▸ Work item:
The response should be an exact transcription of the data below, free of images.
►
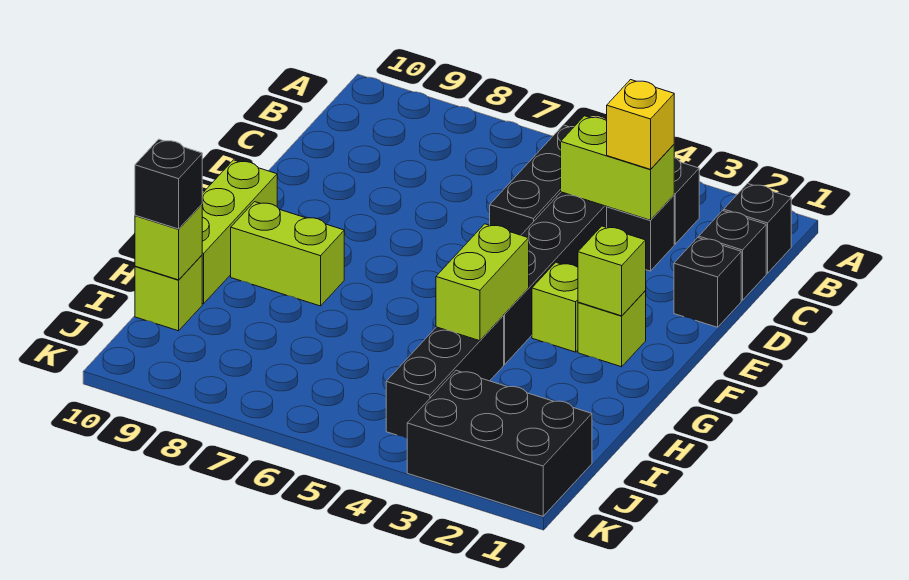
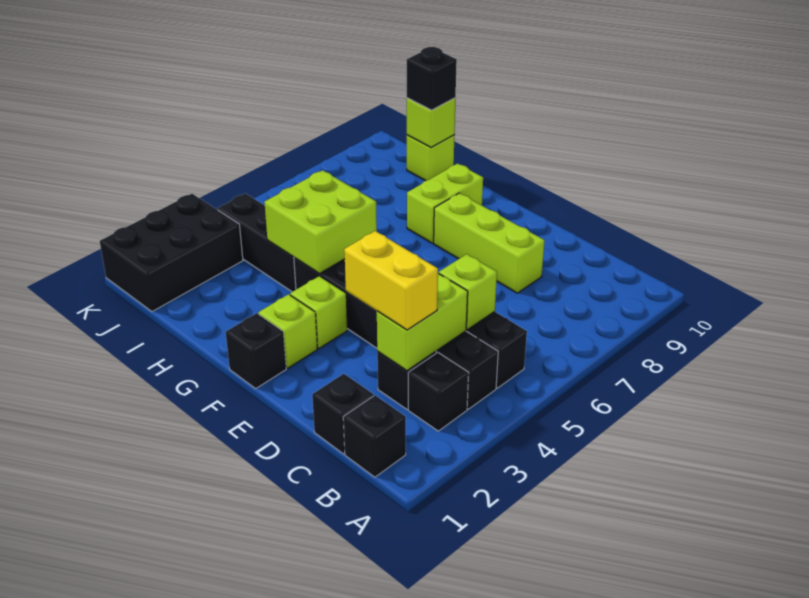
yellow 1x1 brick [607,80,674,169] -> yellow 1x2 brick [344,231,438,330]
black 1x1 brick [674,238,741,327] -> black 1x1 brick moved to [226,313,286,389]
lime 1x1 brick [578,226,646,316] -> lime 1x1 brick moved to [439,254,497,330]
lime 1x3 brick [202,160,277,304] -> lime 1x3 brick moved to [434,193,545,293]
lime 1x2 brick [436,224,529,341] -> lime 2x2 brick [264,170,377,273]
◄
▸ Exercise response:
yellow 1x1 brick [607,80,674,169] -> yellow 1x2 brick [344,231,438,330]
black 1x1 brick [674,238,741,327] -> black 1x1 brick moved to [226,313,286,389]
lime 1x1 brick [578,226,646,316] -> lime 1x1 brick moved to [439,254,497,330]
lime 1x3 brick [202,160,277,304] -> lime 1x3 brick moved to [434,193,545,293]
lime 1x2 brick [436,224,529,341] -> lime 2x2 brick [264,170,377,273]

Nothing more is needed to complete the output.